WORKING DATA:

=== Section Start ===

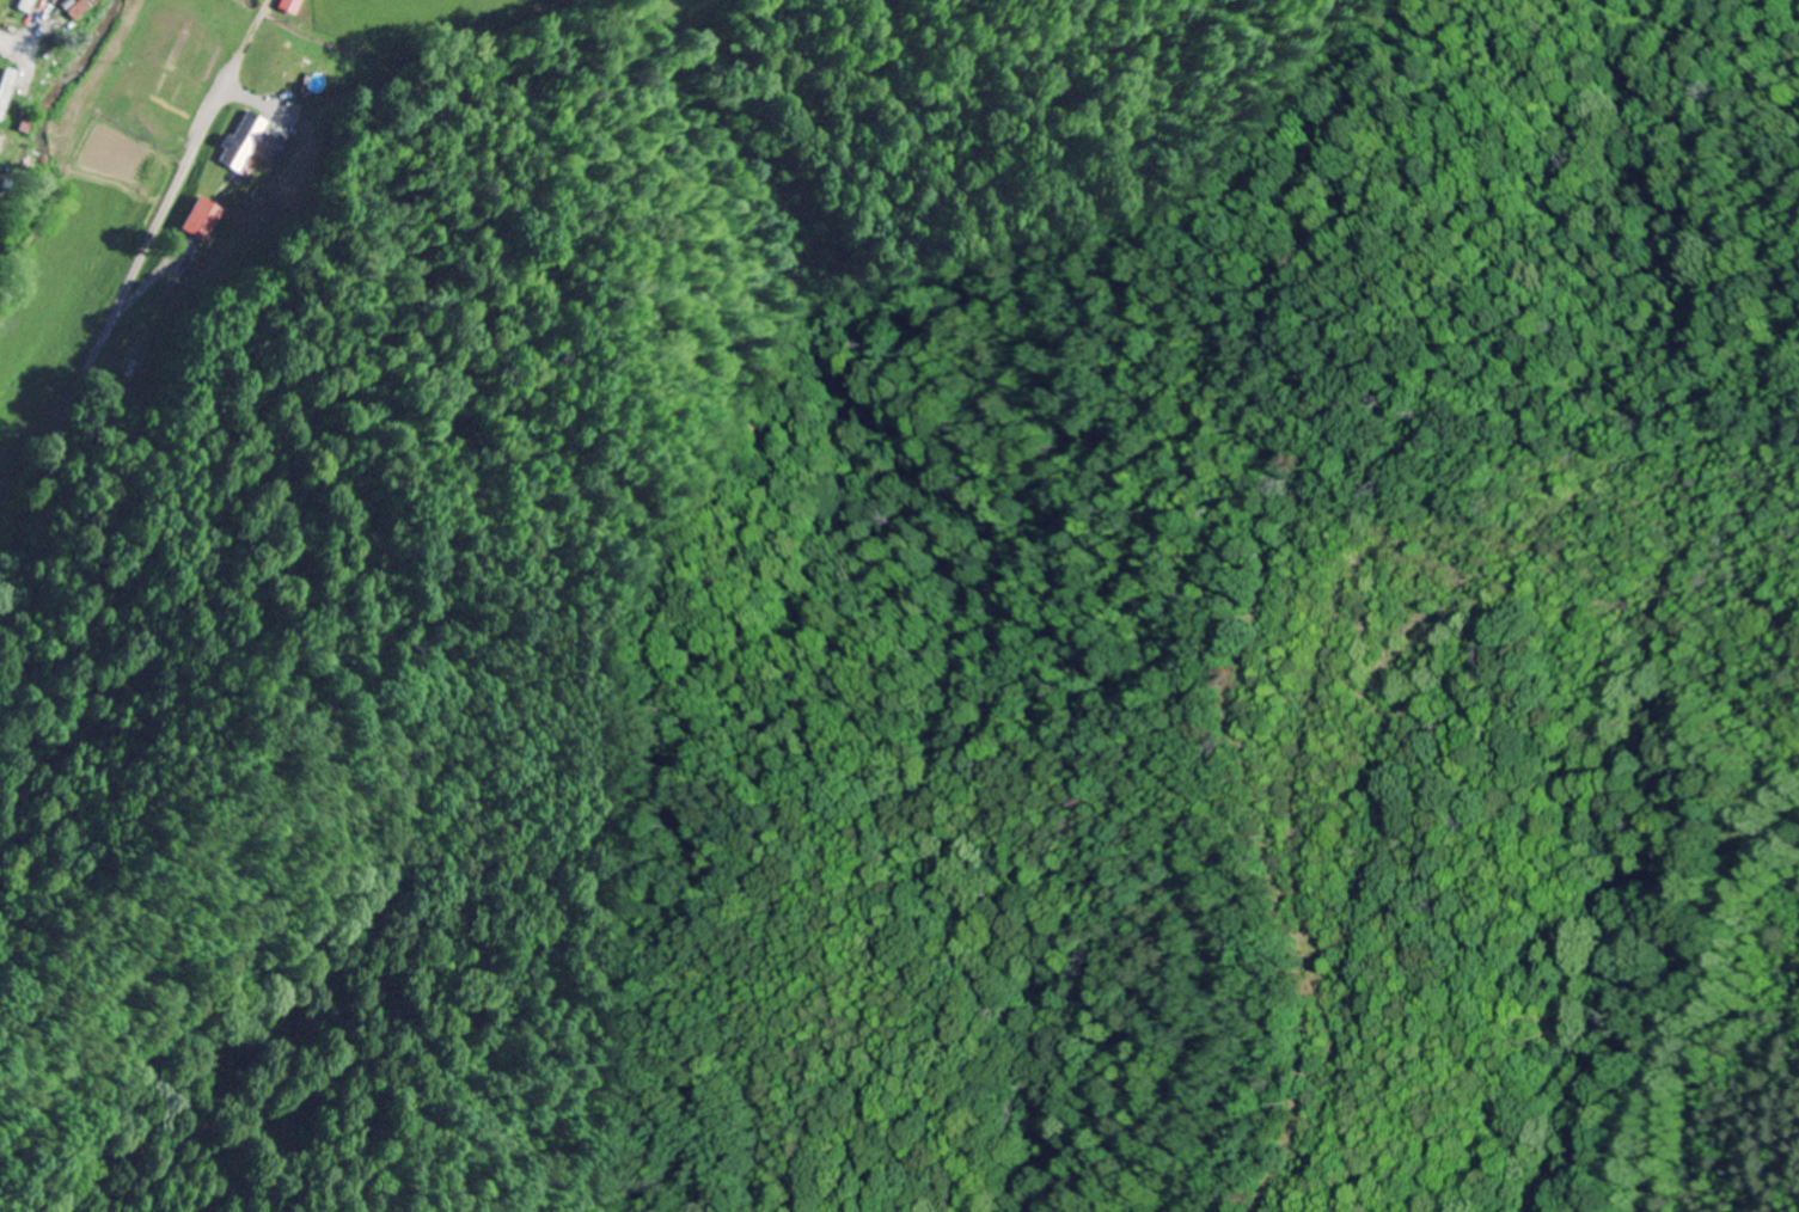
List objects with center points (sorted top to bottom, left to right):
building: (29, 5)
building: (294, 6)
building: (80, 9)
road: (11, 39)
building: (7, 90)
building: (3, 144)
building: (260, 145)
building: (214, 219)
road: (89, 389)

=== Section End ===

TASK: The copy you write out must match the entries word for word, minus their pictures.

COMPLETED EXERCISE:
List objects with center points (sorted top to bottom, left to right):
building: (29, 5)
building: (294, 6)
building: (80, 9)
road: (11, 39)
building: (7, 90)
building: (3, 144)
building: (260, 145)
building: (214, 219)
road: (89, 389)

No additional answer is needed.